## [DIRECTIONS FOR THIS TASK]
Scan the data below. Pull out each line where "none" occurs.

## [Edit tracking data]
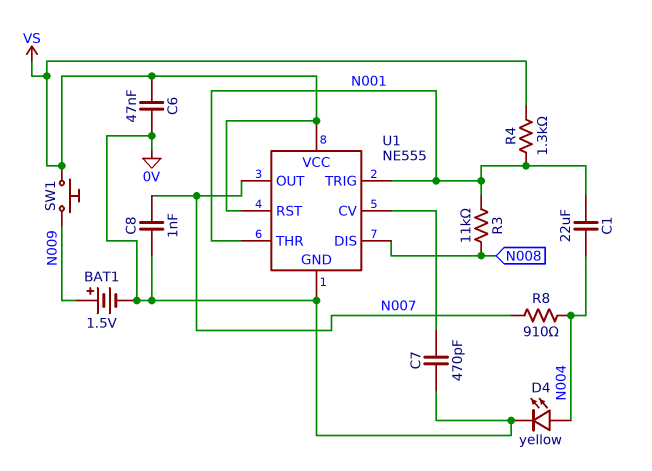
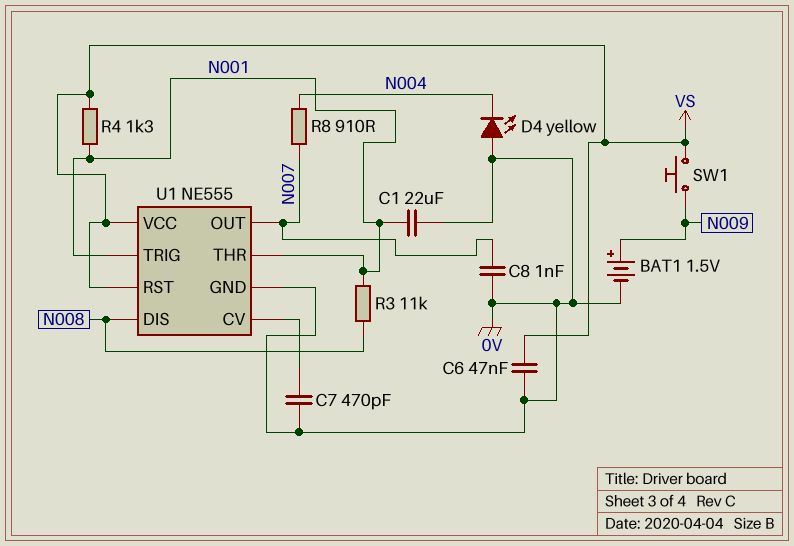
C1: 22uF (N001, N004) -> 22uF (0V, N001)
D4: LED yellow (A N004, K 0V) -> LED yellow (A 0V, K N004)

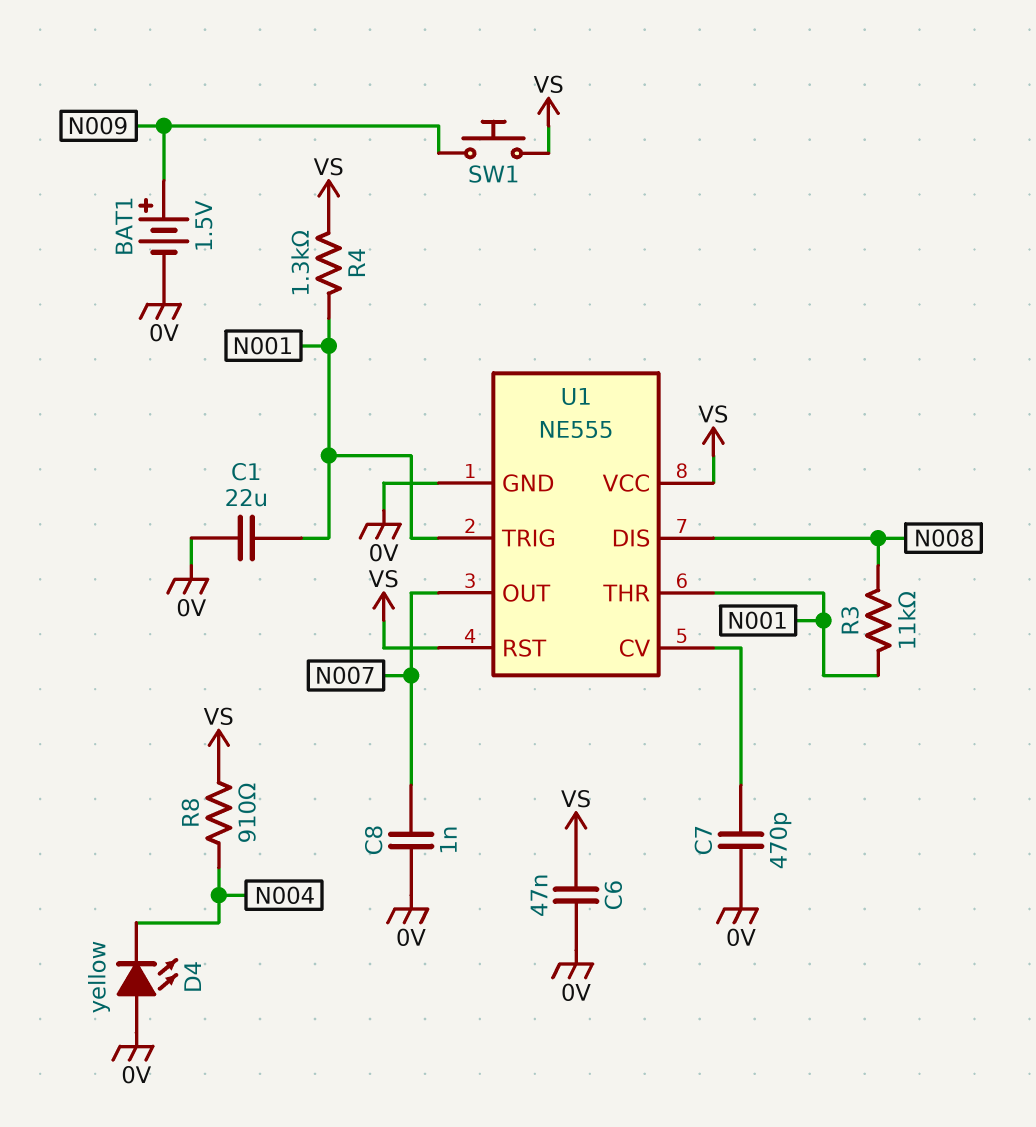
R8: 910 (N004, N007) -> 910 (N004, VS)

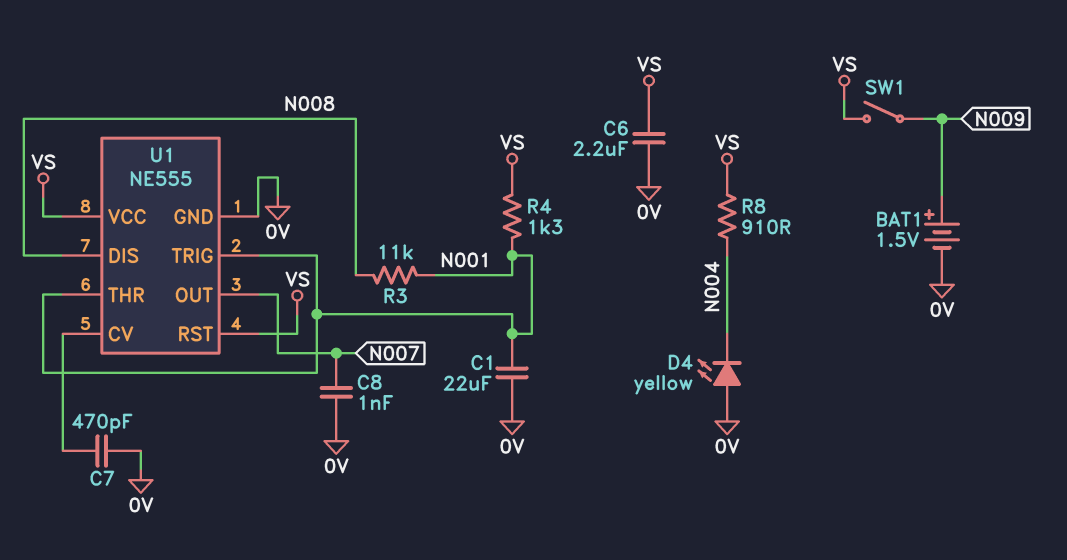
C6: 47nF (0V, VS) -> 2.2uF (0V, VS)
SW1: button (N009, VS) -> switch (N009, VS)

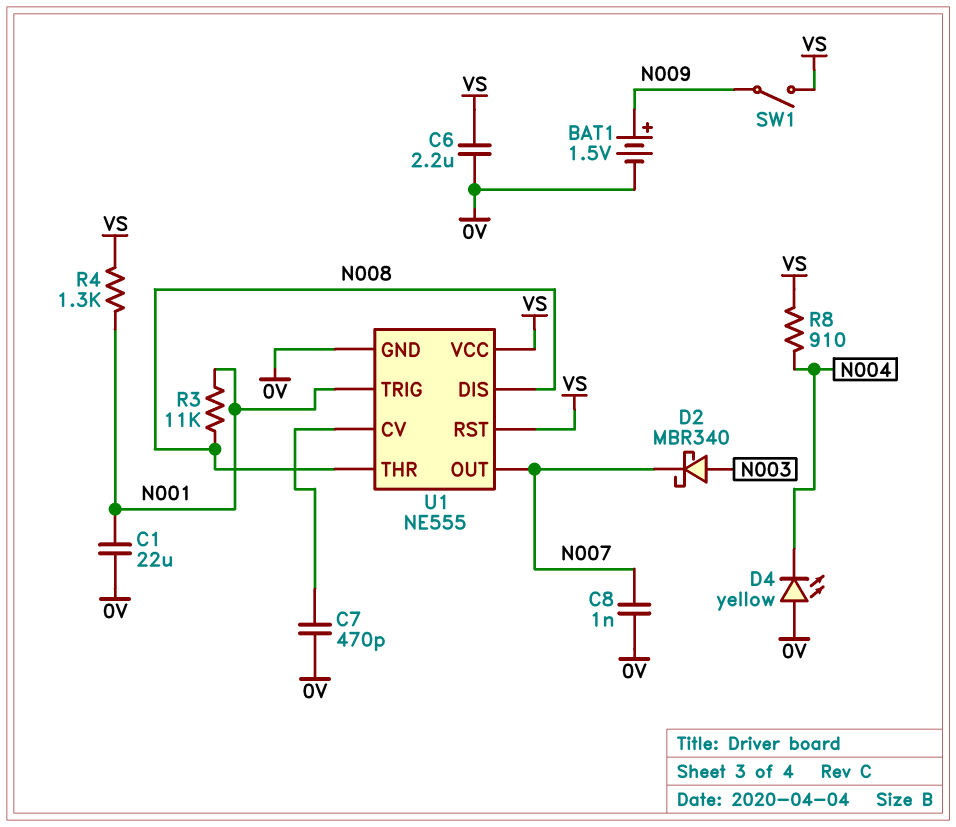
D2: none -> schottky MBR340 (A N003, K N007)
U1 pin THR: N001 -> N008

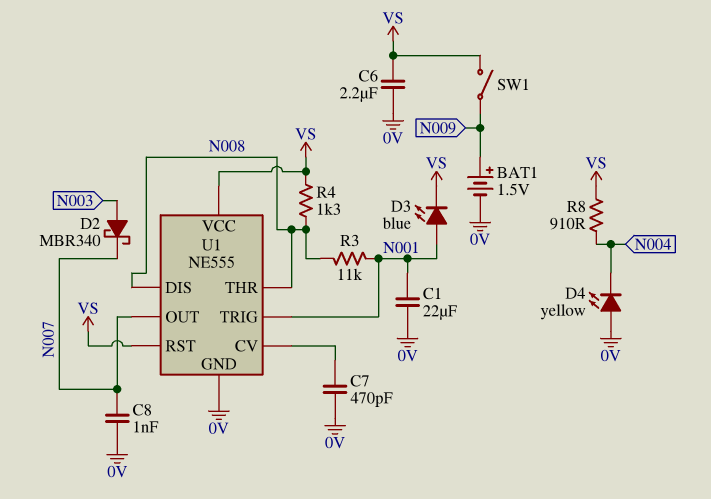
D3: none -> LED blue (A N001, K VS)
R4: 1.3k (N001, VS) -> 1.3k (N008, VS)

## [YOUR RESPONSE]
D2: none -> schottky MBR340 (A N003, K N007)
D3: none -> LED blue (A N001, K VS)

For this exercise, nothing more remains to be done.